- [DATA SUPPLIED]
===============

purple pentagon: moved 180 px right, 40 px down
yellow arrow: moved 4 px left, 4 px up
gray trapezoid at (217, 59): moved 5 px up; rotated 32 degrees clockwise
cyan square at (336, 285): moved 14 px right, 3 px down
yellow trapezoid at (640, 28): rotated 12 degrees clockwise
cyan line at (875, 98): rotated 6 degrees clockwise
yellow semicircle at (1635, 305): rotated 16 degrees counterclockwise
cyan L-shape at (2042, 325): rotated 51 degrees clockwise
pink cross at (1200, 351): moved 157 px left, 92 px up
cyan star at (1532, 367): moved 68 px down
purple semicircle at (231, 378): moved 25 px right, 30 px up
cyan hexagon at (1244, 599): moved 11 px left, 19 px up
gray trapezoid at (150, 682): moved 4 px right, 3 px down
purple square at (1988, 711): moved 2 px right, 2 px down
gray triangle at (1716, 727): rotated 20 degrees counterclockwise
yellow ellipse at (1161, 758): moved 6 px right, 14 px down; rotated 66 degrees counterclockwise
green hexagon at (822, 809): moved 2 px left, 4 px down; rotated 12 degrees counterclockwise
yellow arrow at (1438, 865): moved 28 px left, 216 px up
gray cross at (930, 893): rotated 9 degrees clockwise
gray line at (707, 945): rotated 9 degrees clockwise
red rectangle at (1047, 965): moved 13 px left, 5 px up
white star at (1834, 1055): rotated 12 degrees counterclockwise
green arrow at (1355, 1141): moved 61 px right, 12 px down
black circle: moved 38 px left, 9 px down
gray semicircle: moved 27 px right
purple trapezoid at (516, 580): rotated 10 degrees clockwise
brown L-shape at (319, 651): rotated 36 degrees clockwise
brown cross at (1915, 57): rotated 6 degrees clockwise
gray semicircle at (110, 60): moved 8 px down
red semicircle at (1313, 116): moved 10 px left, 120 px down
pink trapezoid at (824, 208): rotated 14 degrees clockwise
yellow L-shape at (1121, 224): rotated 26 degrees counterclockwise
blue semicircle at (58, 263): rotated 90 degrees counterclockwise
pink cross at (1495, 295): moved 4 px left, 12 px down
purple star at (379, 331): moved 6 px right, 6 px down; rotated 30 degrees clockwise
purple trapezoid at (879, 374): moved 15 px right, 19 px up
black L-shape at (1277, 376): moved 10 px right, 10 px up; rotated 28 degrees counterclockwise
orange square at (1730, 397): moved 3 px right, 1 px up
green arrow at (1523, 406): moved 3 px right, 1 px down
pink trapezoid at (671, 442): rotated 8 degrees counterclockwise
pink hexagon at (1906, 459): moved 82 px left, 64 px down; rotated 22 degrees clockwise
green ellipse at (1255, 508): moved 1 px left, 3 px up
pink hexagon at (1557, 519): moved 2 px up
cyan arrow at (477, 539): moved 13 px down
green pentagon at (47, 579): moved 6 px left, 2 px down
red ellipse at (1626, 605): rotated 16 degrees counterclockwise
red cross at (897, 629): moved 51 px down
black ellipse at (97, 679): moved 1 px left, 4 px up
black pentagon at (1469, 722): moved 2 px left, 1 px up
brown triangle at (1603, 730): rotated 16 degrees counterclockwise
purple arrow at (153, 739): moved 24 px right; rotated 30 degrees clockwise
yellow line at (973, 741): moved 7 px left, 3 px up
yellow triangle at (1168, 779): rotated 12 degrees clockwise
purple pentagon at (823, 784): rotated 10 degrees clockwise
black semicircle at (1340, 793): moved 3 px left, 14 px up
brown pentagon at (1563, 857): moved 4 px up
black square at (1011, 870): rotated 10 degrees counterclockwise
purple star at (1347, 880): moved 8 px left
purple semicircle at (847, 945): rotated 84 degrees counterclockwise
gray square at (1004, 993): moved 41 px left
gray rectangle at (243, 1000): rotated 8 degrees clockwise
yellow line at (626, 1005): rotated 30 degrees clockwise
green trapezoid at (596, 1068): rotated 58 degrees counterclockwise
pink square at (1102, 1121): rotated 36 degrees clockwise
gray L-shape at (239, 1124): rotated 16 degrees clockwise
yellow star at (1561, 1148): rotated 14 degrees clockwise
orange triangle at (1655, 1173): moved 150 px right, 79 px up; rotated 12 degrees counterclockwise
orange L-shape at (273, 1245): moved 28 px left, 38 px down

===============

- [WORK INSTRUCTIONS] Please copy out each line of the material that holds the string "cross".

- [THE ANSWER]
pink cross at (1200, 351): moved 157 px left, 92 px up
gray cross at (930, 893): rotated 9 degrees clockwise
brown cross at (1915, 57): rotated 6 degrees clockwise
pink cross at (1495, 295): moved 4 px left, 12 px down
red cross at (897, 629): moved 51 px down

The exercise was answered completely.